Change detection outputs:
□ □ □ □ □ □ □
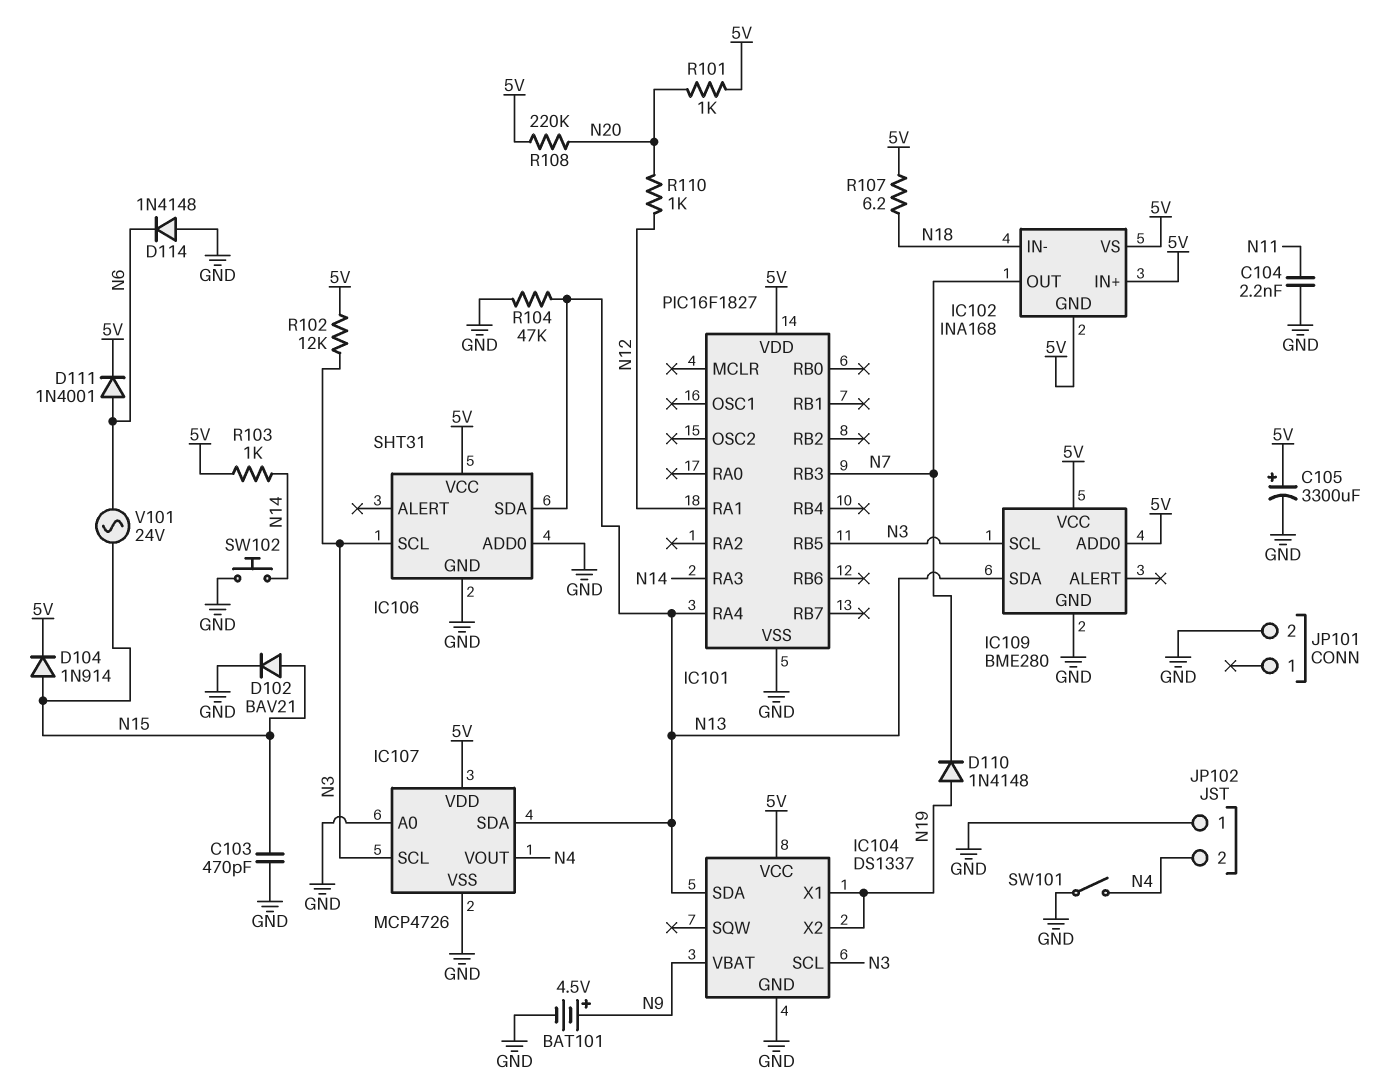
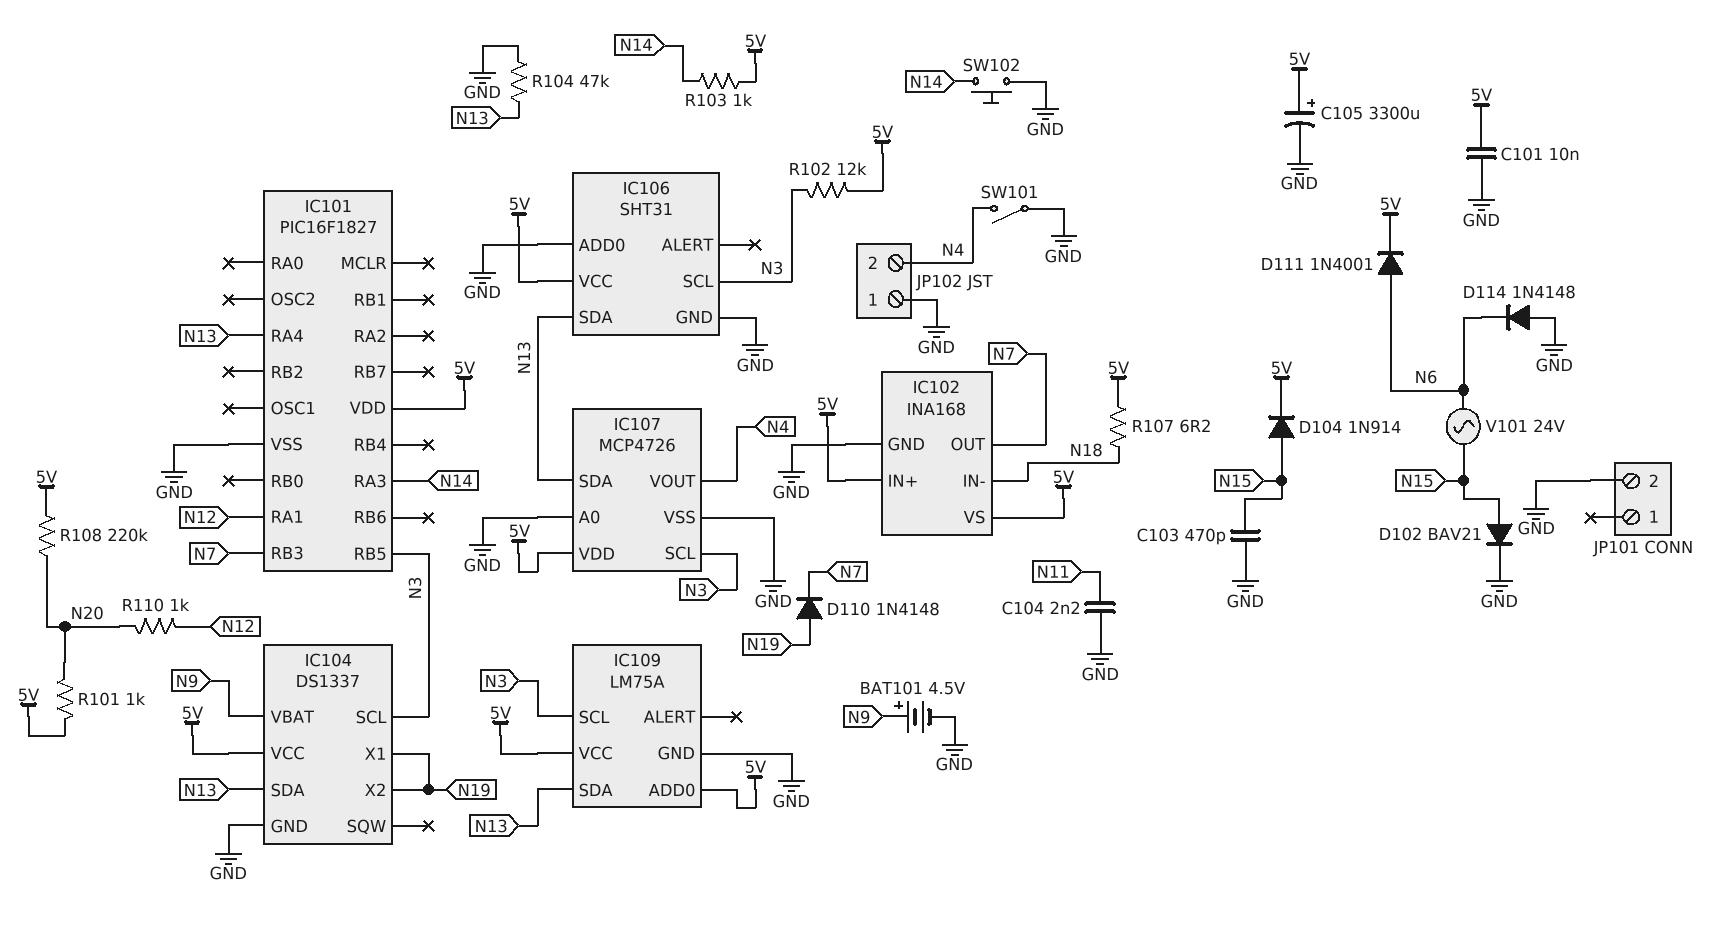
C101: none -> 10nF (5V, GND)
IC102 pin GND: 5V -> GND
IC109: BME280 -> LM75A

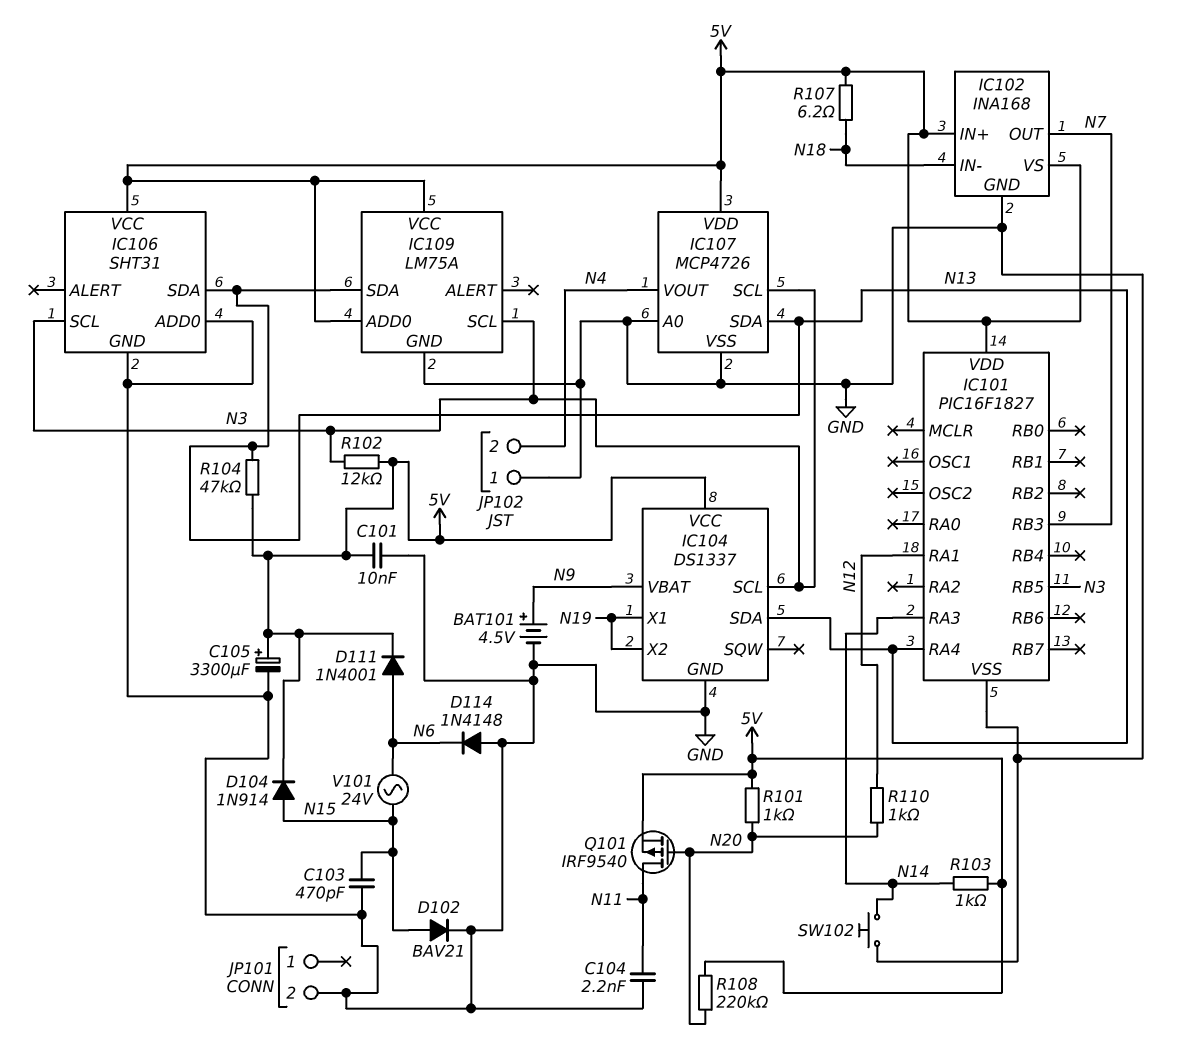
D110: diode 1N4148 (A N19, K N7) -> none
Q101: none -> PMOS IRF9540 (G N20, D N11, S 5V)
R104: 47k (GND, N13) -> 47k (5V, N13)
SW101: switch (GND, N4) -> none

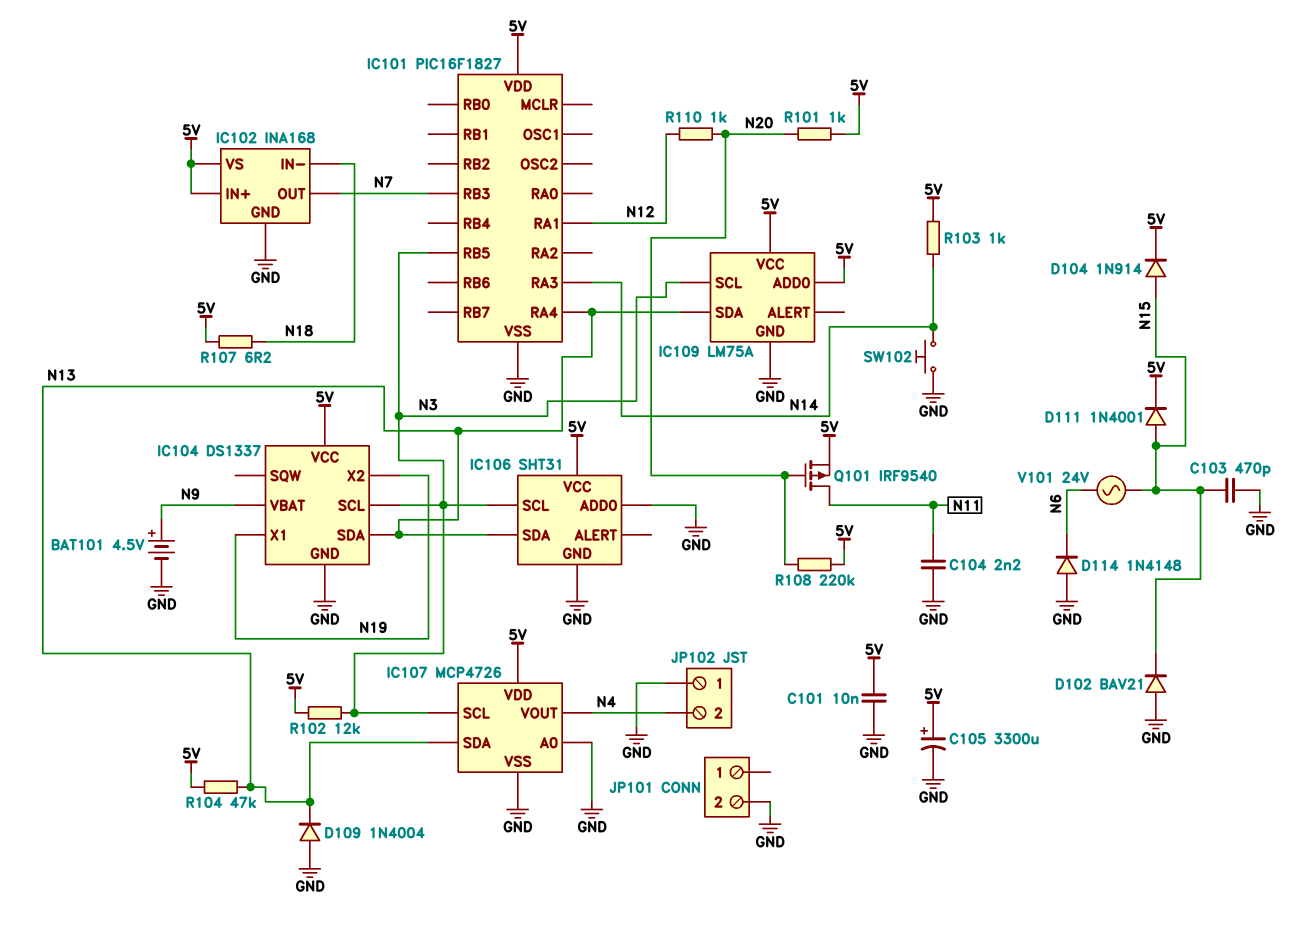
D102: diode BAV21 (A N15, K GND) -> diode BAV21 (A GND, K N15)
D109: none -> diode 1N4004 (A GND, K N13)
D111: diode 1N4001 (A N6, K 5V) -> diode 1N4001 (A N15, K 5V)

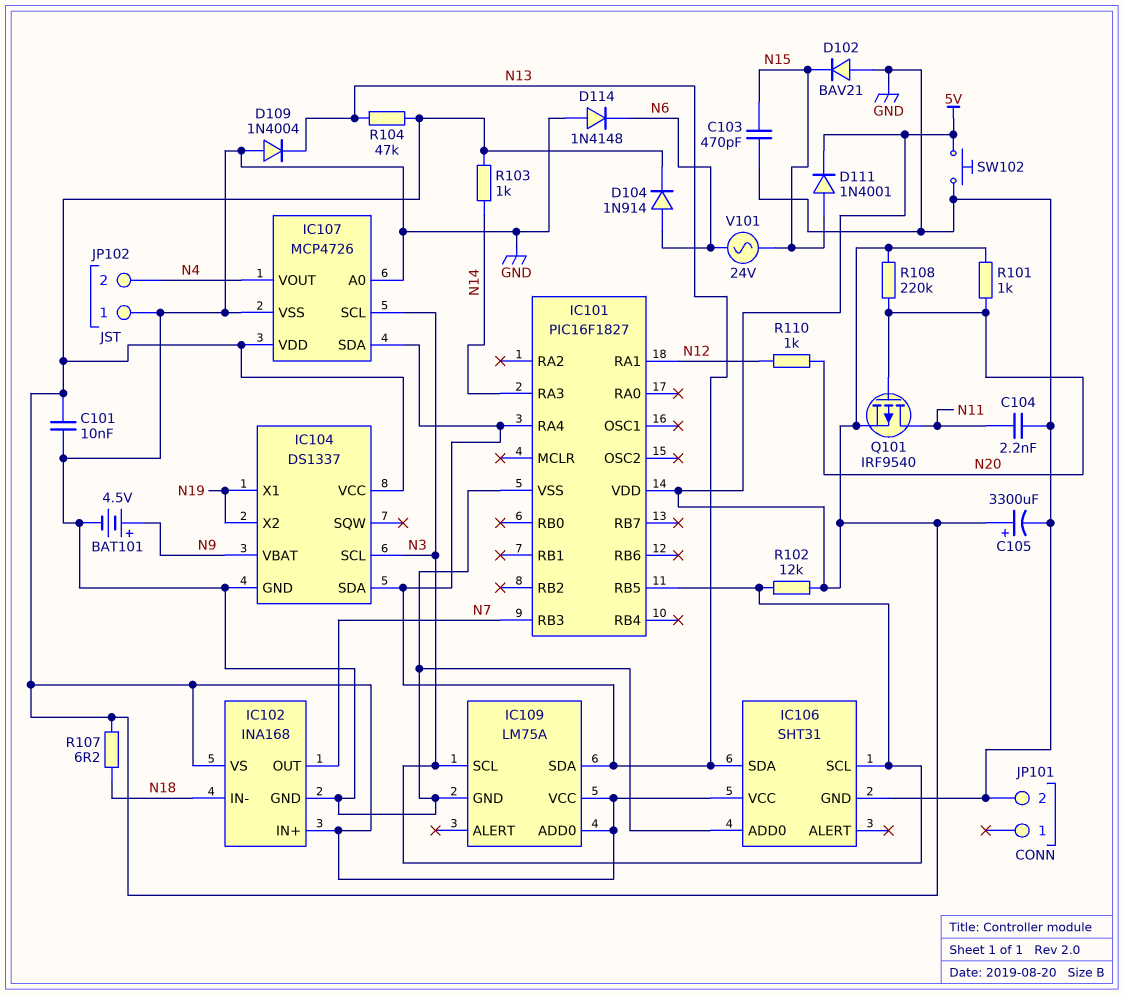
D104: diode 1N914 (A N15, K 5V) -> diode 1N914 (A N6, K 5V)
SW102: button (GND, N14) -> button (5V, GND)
□ □ □ □ □ □ □
What needs to be done:
Find the line containing "D110: diode 1N4148 (A N19, K N7) -> none" in the records above and restate it, and each line after it through the end, word for word, dropping the pictures.

Written answer:
D110: diode 1N4148 (A N19, K N7) -> none
Q101: none -> PMOS IRF9540 (G N20, D N11, S 5V)
R104: 47k (GND, N13) -> 47k (5V, N13)
SW101: switch (GND, N4) -> none

D102: diode BAV21 (A N15, K GND) -> diode BAV21 (A GND, K N15)
D109: none -> diode 1N4004 (A GND, K N13)
D111: diode 1N4001 (A N6, K 5V) -> diode 1N4001 (A N15, K 5V)

D104: diode 1N914 (A N15, K 5V) -> diode 1N914 (A N6, K 5V)
SW102: button (GND, N14) -> button (5V, GND)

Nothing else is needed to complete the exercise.